Segment Open

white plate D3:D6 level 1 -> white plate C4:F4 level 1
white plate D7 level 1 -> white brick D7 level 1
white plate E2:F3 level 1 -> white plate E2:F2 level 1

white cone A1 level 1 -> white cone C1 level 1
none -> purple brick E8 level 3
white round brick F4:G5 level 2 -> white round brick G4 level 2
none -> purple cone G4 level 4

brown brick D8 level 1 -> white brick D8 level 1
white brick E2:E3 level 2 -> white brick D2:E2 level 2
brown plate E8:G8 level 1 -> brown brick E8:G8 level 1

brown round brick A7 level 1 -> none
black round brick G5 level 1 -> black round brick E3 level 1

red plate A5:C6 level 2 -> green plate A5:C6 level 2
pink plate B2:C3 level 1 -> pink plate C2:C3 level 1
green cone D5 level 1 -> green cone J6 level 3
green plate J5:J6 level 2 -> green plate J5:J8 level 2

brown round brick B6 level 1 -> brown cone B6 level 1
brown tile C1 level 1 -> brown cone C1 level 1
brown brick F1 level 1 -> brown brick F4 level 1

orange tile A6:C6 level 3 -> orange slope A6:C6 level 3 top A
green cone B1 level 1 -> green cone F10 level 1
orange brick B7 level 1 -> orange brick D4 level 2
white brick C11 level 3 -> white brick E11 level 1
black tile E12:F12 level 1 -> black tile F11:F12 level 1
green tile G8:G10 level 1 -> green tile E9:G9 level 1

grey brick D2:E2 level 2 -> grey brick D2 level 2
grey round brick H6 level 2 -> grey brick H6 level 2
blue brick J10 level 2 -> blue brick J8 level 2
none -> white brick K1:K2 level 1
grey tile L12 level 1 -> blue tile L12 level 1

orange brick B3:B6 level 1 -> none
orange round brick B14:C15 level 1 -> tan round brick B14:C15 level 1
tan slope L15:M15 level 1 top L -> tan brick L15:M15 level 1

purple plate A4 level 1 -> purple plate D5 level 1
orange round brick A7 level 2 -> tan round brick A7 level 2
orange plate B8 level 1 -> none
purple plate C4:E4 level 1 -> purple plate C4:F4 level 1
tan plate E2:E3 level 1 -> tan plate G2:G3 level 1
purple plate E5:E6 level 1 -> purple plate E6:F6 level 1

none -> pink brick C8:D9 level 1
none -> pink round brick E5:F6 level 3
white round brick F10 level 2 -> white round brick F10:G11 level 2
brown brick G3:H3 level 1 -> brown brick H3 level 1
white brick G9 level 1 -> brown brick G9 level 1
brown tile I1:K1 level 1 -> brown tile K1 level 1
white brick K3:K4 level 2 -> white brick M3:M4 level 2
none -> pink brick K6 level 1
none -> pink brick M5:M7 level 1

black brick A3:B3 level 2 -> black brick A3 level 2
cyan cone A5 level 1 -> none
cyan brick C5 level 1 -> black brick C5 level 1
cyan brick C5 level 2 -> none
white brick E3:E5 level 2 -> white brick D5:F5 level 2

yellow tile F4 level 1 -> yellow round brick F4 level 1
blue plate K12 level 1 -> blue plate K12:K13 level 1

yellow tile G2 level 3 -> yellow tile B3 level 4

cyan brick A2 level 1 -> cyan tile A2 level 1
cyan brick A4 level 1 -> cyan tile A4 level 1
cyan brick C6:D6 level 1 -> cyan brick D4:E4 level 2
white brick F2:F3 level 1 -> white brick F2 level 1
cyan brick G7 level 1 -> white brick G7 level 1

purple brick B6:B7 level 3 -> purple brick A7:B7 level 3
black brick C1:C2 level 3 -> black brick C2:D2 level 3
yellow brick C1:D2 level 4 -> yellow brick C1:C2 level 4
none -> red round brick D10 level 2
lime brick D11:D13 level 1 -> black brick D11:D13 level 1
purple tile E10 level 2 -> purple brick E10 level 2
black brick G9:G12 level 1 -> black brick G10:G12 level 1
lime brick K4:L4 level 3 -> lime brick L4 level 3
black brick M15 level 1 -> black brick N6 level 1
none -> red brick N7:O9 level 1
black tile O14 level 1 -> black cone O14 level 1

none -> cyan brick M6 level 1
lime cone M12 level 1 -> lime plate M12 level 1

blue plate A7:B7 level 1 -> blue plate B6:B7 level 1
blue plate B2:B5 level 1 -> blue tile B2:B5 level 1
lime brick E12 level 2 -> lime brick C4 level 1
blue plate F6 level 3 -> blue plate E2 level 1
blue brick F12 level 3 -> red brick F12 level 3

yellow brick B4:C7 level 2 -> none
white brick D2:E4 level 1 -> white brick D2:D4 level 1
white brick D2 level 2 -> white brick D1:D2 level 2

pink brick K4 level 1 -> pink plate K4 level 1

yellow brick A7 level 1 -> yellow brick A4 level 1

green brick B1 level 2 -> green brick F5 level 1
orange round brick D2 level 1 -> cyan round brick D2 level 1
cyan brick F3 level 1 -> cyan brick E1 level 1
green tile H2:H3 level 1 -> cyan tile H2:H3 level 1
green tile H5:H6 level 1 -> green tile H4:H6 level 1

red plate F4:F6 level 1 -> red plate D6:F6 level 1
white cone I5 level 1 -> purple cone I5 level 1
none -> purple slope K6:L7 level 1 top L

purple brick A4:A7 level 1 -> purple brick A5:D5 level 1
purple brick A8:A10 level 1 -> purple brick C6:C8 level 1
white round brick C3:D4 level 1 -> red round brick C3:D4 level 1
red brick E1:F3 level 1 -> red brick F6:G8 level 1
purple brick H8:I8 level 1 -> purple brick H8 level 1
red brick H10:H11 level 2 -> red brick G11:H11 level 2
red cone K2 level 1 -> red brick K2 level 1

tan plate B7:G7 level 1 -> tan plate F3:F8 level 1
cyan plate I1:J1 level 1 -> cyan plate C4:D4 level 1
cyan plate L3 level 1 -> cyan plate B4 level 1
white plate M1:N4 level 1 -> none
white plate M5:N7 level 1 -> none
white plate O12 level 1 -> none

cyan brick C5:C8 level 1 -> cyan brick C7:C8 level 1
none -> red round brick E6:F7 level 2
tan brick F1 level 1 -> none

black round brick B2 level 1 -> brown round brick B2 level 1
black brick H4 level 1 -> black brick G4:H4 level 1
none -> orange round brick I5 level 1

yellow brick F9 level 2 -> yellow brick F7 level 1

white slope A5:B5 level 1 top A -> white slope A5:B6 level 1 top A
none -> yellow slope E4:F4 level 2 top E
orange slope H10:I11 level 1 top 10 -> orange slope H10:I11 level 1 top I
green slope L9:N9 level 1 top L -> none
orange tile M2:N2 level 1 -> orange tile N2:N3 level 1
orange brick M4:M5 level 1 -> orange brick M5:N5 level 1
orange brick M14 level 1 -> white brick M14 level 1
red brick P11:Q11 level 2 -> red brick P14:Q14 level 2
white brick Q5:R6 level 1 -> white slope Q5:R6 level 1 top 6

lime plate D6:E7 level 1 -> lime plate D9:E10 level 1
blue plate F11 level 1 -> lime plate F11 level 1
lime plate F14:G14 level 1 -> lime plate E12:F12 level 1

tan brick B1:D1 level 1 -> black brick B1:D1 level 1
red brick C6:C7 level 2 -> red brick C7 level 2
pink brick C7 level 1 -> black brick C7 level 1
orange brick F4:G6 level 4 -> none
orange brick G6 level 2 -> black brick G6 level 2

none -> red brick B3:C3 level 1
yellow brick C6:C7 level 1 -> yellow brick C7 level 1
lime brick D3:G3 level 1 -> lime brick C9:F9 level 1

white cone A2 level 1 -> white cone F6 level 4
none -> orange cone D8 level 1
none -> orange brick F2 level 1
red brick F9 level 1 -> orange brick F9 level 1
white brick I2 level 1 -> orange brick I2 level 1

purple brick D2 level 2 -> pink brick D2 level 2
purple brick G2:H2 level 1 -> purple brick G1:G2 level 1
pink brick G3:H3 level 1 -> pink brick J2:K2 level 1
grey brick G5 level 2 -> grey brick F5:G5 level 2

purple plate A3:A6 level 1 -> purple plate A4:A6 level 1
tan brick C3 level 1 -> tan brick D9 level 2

Segment Closed

Work required: The answer must be the lines from the one containing "none -> red brick B3:C3 level 1" to the final line of the data above, copied exactly, both included, with nothing added.

Output for this exercise:
none -> red brick B3:C3 level 1
yellow brick C6:C7 level 1 -> yellow brick C7 level 1
lime brick D3:G3 level 1 -> lime brick C9:F9 level 1

white cone A2 level 1 -> white cone F6 level 4
none -> orange cone D8 level 1
none -> orange brick F2 level 1
red brick F9 level 1 -> orange brick F9 level 1
white brick I2 level 1 -> orange brick I2 level 1

purple brick D2 level 2 -> pink brick D2 level 2
purple brick G2:H2 level 1 -> purple brick G1:G2 level 1
pink brick G3:H3 level 1 -> pink brick J2:K2 level 1
grey brick G5 level 2 -> grey brick F5:G5 level 2

purple plate A3:A6 level 1 -> purple plate A4:A6 level 1
tan brick C3 level 1 -> tan brick D9 level 2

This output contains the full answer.